■ Before-and-after object listings ■
=-=-=-=-=

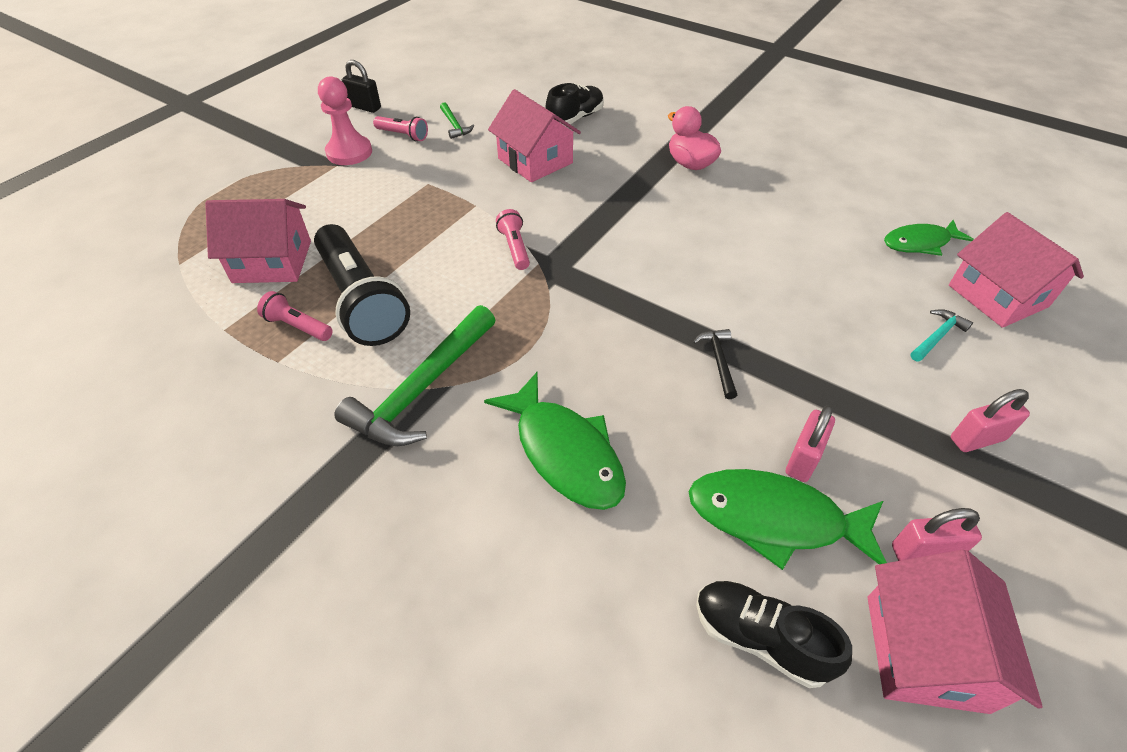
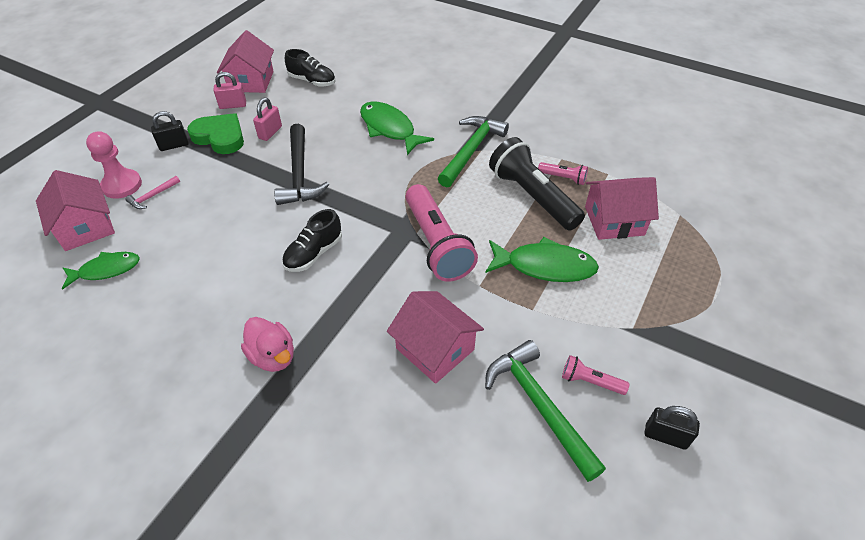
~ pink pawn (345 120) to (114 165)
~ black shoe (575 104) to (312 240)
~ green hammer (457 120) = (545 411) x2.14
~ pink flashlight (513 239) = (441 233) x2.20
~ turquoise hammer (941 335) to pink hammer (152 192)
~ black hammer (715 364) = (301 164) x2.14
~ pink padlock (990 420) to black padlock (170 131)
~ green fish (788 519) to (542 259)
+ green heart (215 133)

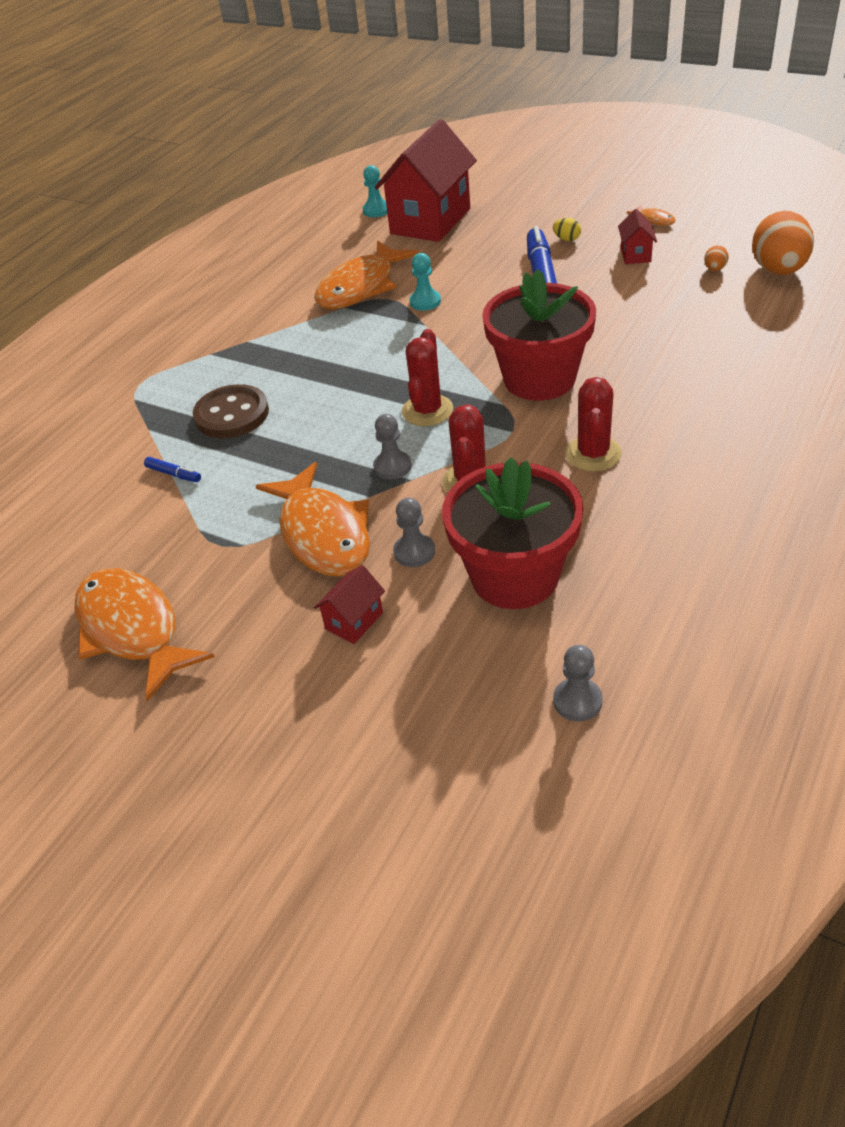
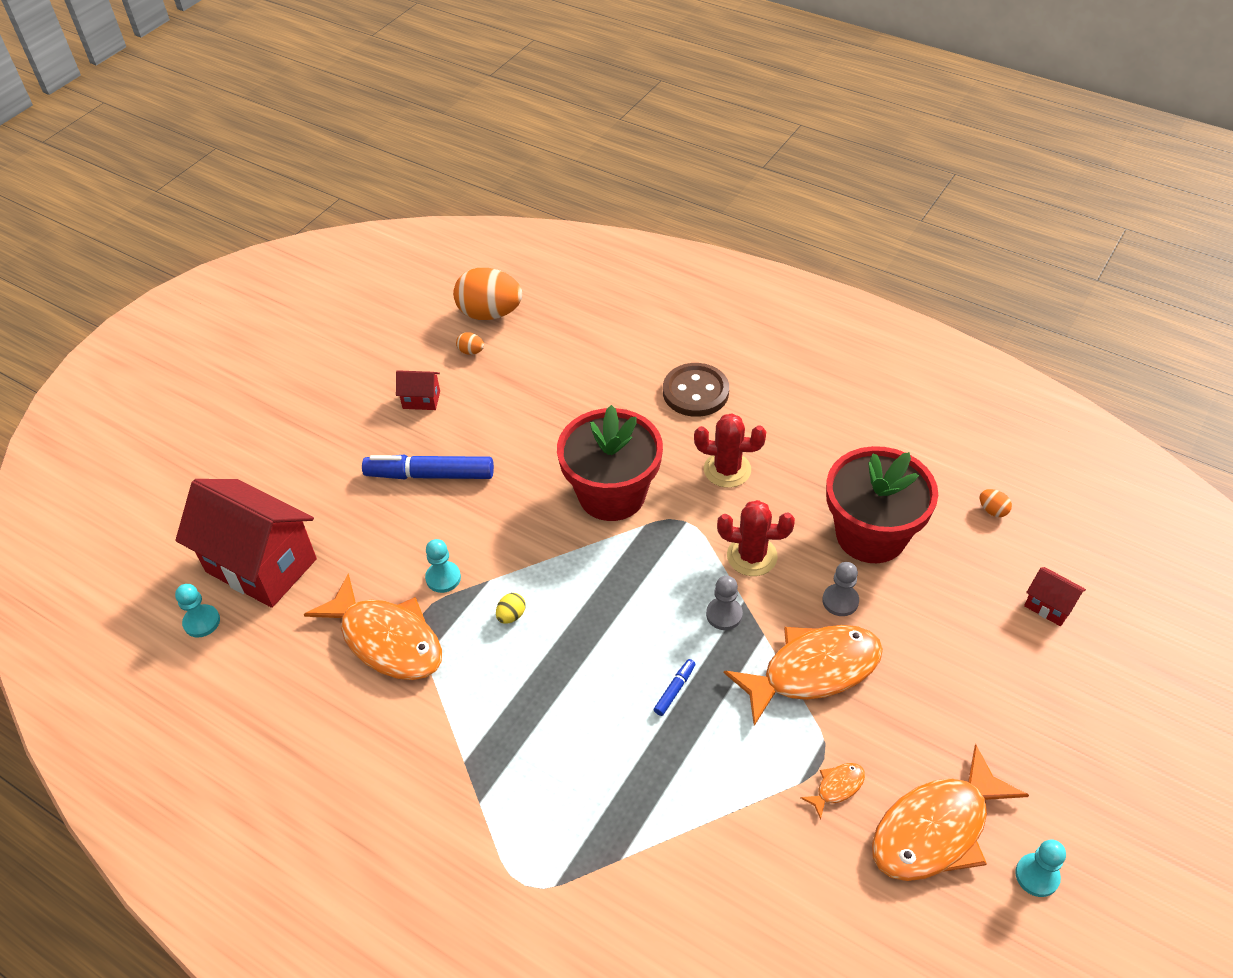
~ orange fish (651 215) to (832 791)
~ yellow egg (567 229) to (511 608)
- red cactus (427 377)
~ brown button (231 411) to (696 390)
~ blue marker (172 469) to (675 687)
~ red house (349 604) to (1055 596)
~ grey pawn (578 683) to orange egg (996 503)
+ turquoise pawn (1040 868)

=-=-=-=-=

■ WHAT THE TASK ASKS ■
Output the records above exactly as written, but leave out the pictures.

■ RESPONSE AREA ■
~ pink pawn (345 120) to (114 165)
~ black shoe (575 104) to (312 240)
~ green hammer (457 120) = (545 411) x2.14
~ pink flashlight (513 239) = (441 233) x2.20
~ turquoise hammer (941 335) to pink hammer (152 192)
~ black hammer (715 364) = (301 164) x2.14
~ pink padlock (990 420) to black padlock (170 131)
~ green fish (788 519) to (542 259)
+ green heart (215 133)

~ orange fish (651 215) to (832 791)
~ yellow egg (567 229) to (511 608)
- red cactus (427 377)
~ brown button (231 411) to (696 390)
~ blue marker (172 469) to (675 687)
~ red house (349 604) to (1055 596)
~ grey pawn (578 683) to orange egg (996 503)
+ turquoise pawn (1040 868)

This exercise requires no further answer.